● **WHAT TO WORK ON**
Your reply should reproduce the data below without a single alteration, apart from dropping the images.
RECORDS SUPPLIED START
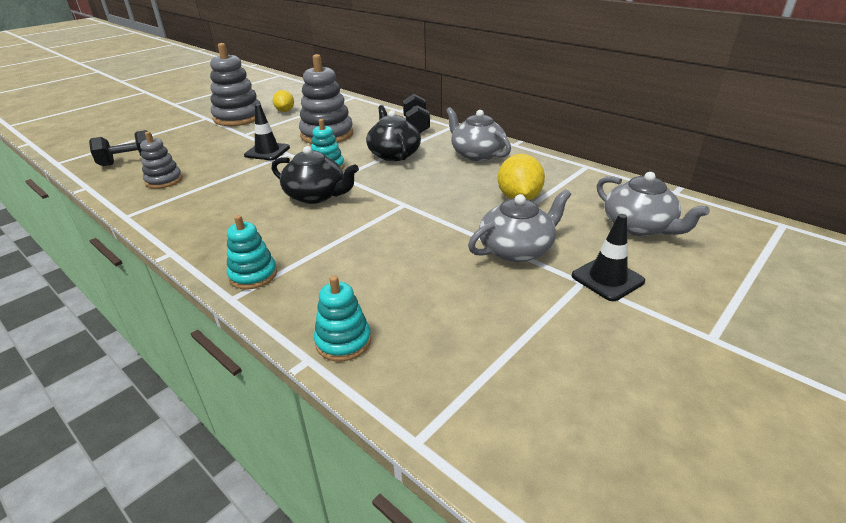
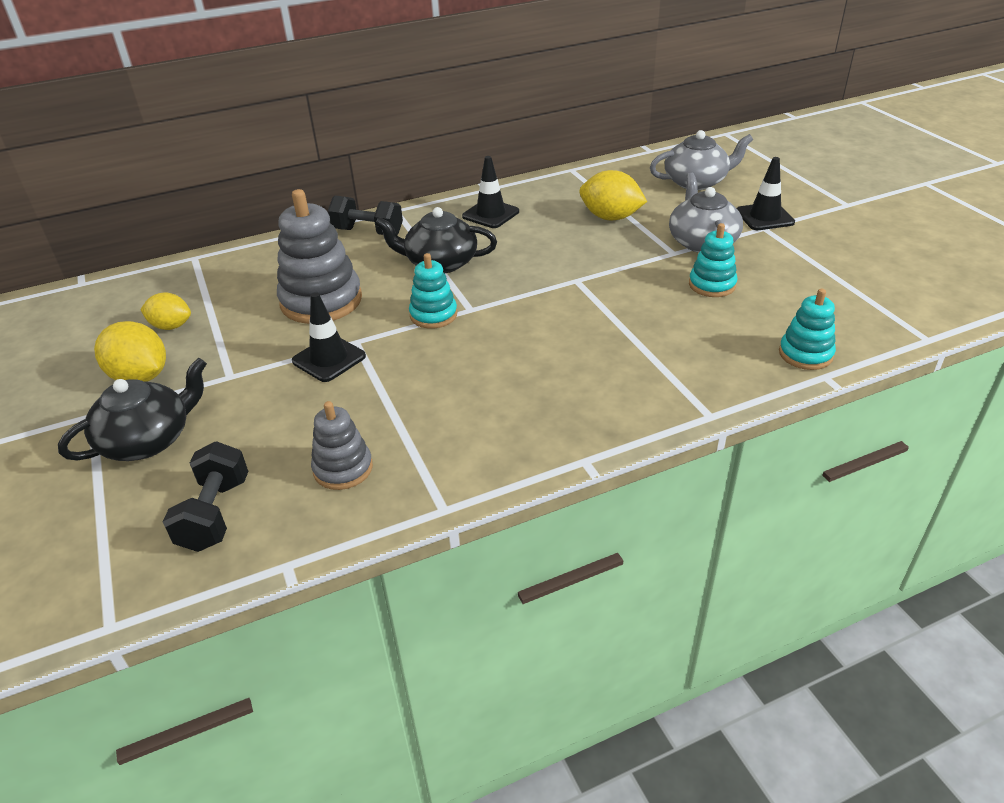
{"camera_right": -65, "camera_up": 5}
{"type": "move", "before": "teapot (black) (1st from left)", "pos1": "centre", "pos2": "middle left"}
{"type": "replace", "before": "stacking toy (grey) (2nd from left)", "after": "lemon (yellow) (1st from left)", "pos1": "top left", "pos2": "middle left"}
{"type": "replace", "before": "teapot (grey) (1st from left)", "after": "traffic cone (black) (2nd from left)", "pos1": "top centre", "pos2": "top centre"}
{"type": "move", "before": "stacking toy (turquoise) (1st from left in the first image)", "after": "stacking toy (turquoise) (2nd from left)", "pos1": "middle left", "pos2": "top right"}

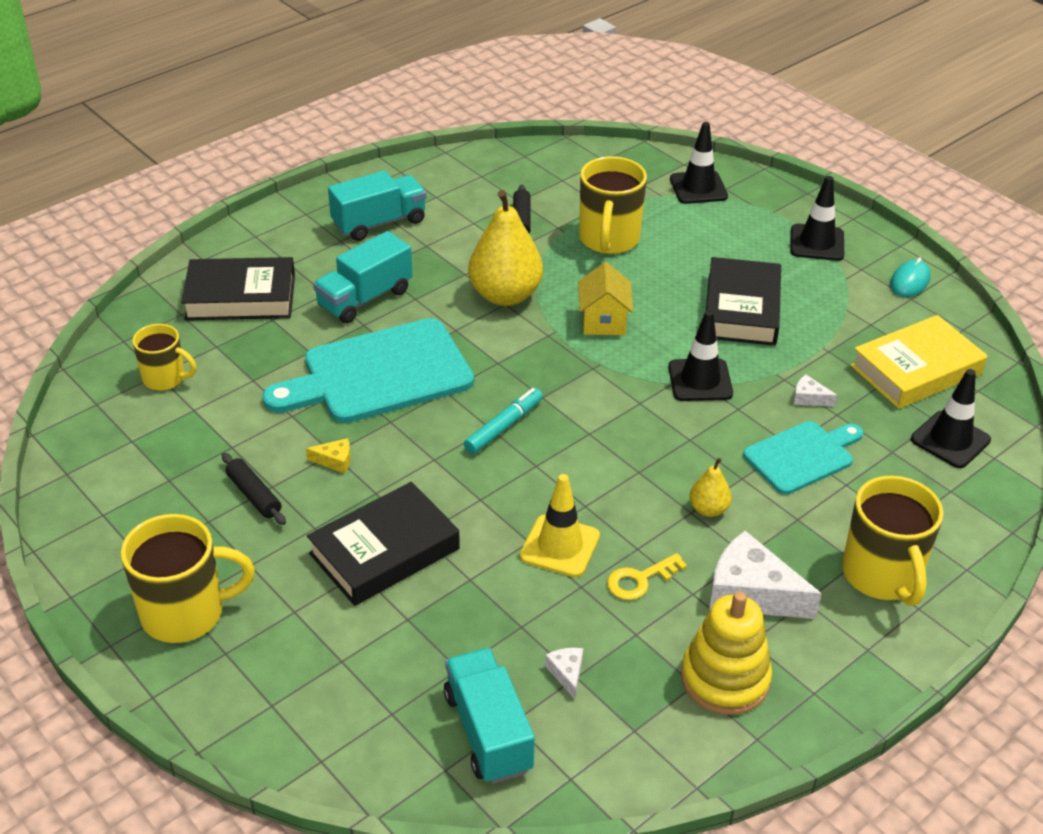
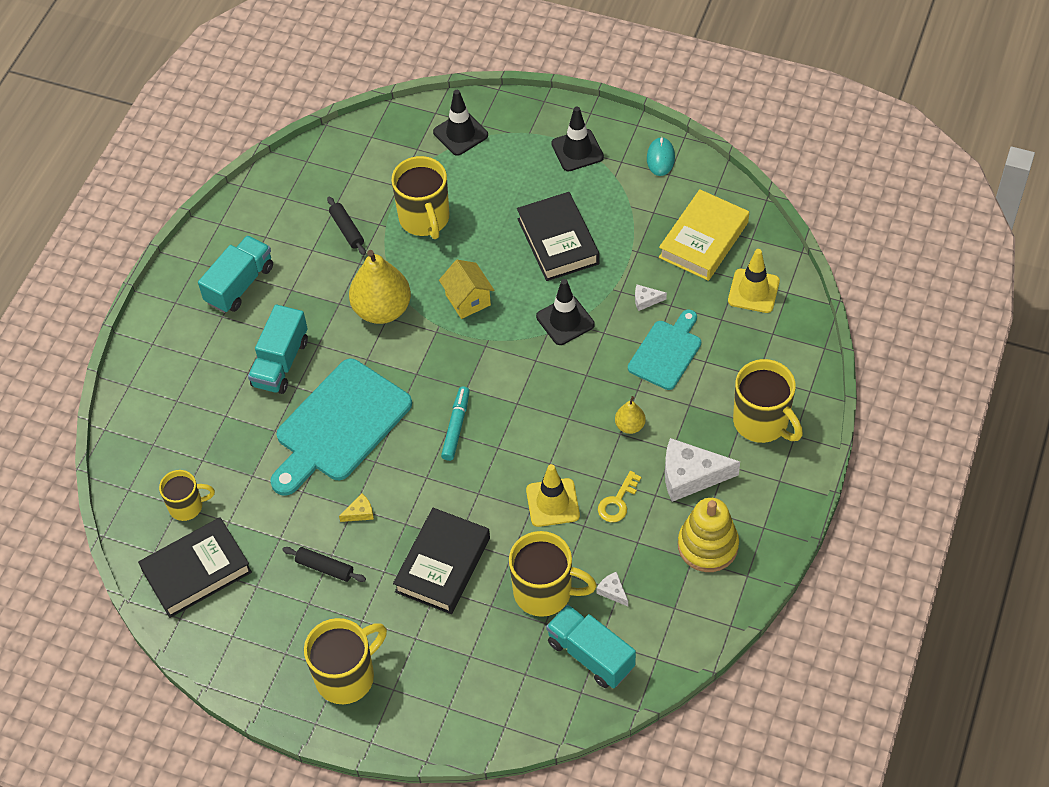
{"camera_right": -25, "camera_up": 15}
{"type": "move", "before": "book (black) (1st from left)", "pos1": "middle left", "pos2": "bottom left"}
{"type": "insert", "after": "mug (yellow) (4th from left)", "pos2": "bottom centre"}
{"type": "recolor", "before": "traffic cone (black) (4th from left)", "after": "traffic cone (yellow) (2nd from left)", "pos1": "middle right", "pos2": "middle right"}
RECORDS SUPPLIED END
● **PROBLEM SOLUTION**
{"camera_right": -65, "camera_up": 5}
{"type": "move", "before": "teapot (black) (1st from left)", "pos1": "centre", "pos2": "middle left"}
{"type": "replace", "before": "stacking toy (grey) (2nd from left)", "after": "lemon (yellow) (1st from left)", "pos1": "top left", "pos2": "middle left"}
{"type": "replace", "before": "teapot (grey) (1st from left)", "after": "traffic cone (black) (2nd from left)", "pos1": "top centre", "pos2": "top centre"}
{"type": "move", "before": "stacking toy (turquoise) (1st from left in the first image)", "after": "stacking toy (turquoise) (2nd from left)", "pos1": "middle left", "pos2": "top right"}

{"camera_right": -25, "camera_up": 15}
{"type": "move", "before": "book (black) (1st from left)", "pos1": "middle left", "pos2": "bottom left"}
{"type": "insert", "after": "mug (yellow) (4th from left)", "pos2": "bottom centre"}
{"type": "recolor", "before": "traffic cone (black) (4th from left)", "after": "traffic cone (yellow) (2nd from left)", "pos1": "middle right", "pos2": "middle right"}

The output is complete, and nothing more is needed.